§ **EXERCISE DIRECTIONS**:
When you reach the line in the listing below that contains "black L-shape: (1176, 566)", begin returning lines exactly as written, and stop after the line that contains "yellow L-shape: (1546, 1215)". Return no other lines.
═══ ENTRIES PROVIDED
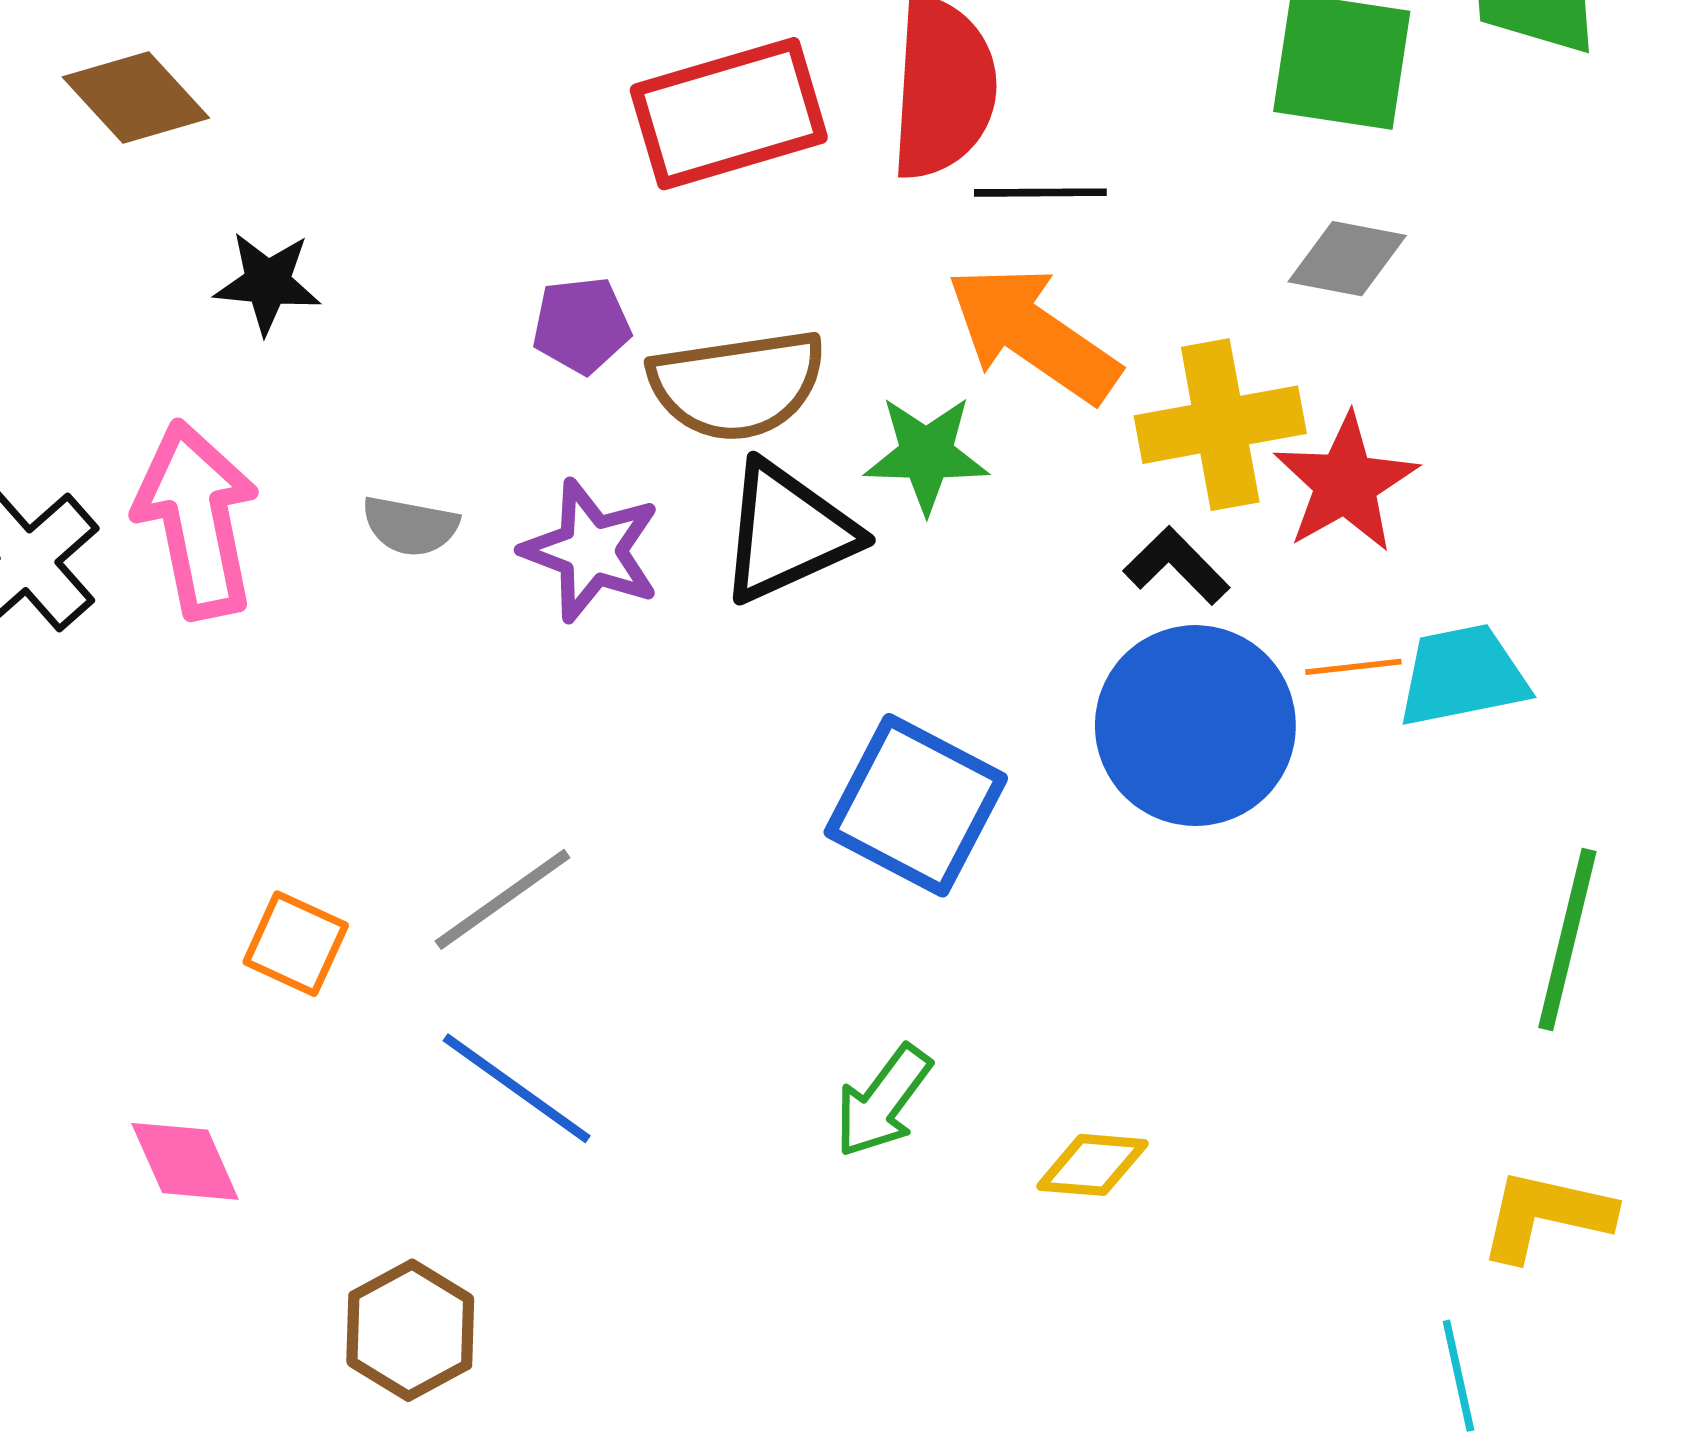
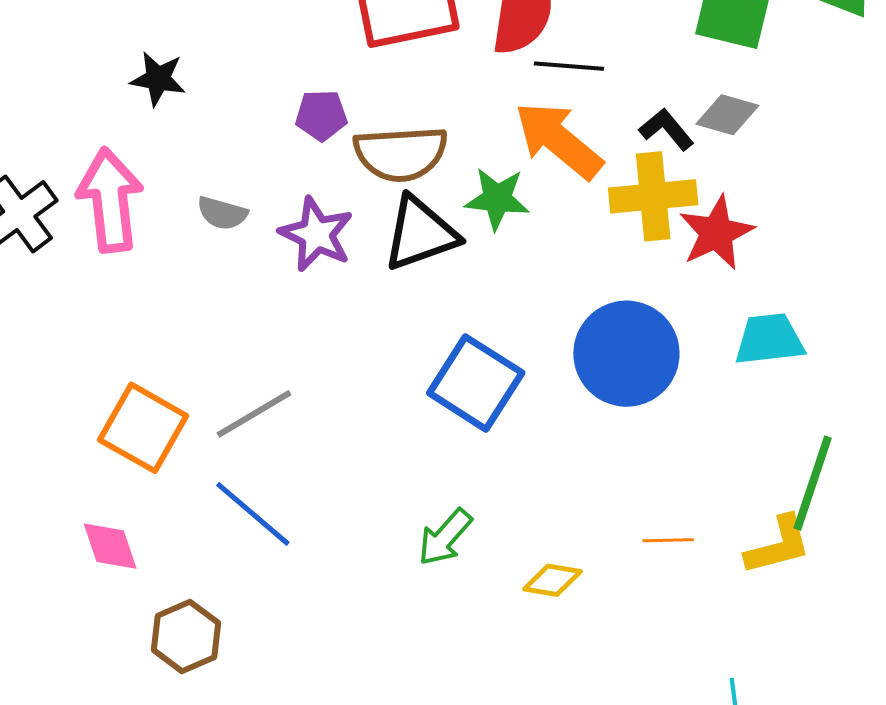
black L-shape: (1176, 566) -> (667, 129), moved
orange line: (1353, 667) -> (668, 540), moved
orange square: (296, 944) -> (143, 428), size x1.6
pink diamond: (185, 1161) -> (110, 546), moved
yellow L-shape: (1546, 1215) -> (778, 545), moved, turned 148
══════
═══ ENTRIES PROVIDED
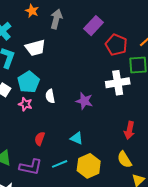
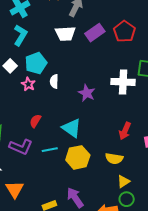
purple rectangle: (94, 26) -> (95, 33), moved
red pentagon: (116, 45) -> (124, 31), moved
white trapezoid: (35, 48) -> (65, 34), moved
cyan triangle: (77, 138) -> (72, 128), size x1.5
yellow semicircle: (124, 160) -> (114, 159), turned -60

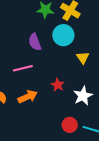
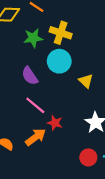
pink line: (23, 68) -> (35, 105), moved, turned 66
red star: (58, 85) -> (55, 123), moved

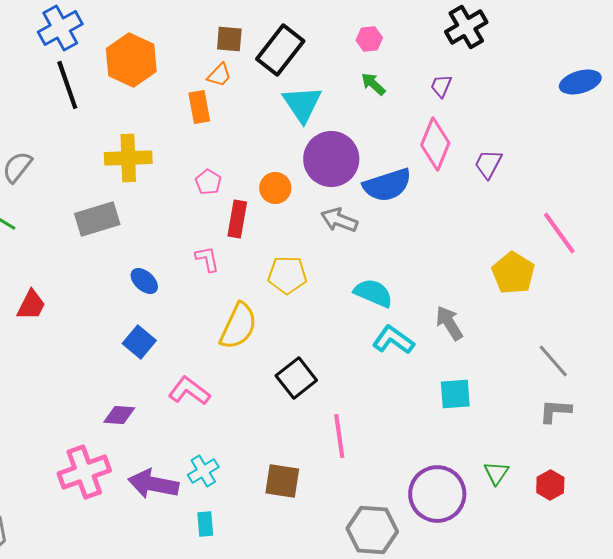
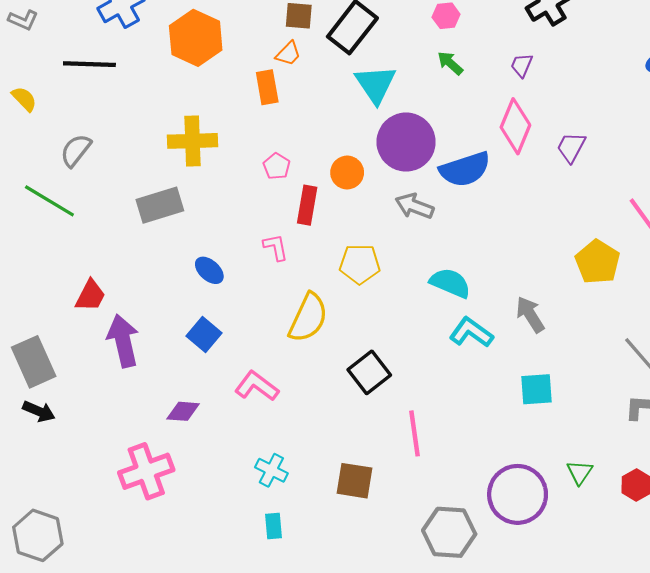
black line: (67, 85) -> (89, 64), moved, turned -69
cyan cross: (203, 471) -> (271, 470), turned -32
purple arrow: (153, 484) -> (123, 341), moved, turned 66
══════
═══ ENTRIES PROVIDED
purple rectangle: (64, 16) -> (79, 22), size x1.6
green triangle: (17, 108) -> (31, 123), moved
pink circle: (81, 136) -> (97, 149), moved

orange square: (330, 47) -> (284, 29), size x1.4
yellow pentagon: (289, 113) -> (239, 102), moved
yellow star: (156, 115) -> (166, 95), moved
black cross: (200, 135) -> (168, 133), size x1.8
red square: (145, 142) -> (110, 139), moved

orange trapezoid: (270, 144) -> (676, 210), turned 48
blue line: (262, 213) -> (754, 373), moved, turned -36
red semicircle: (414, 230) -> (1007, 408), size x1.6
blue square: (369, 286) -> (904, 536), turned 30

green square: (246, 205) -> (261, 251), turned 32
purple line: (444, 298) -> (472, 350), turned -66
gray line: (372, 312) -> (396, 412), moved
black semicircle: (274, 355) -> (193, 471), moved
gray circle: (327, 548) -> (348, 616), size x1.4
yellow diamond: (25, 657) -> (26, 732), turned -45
══════
§ **WRITTEN RESPONSE**:
black L-shape: (1176, 566) -> (667, 129), moved
orange line: (1353, 667) -> (668, 540), moved
orange square: (296, 944) -> (143, 428), size x1.6
pink diamond: (185, 1161) -> (110, 546), moved
yellow L-shape: (1546, 1215) -> (778, 545), moved, turned 148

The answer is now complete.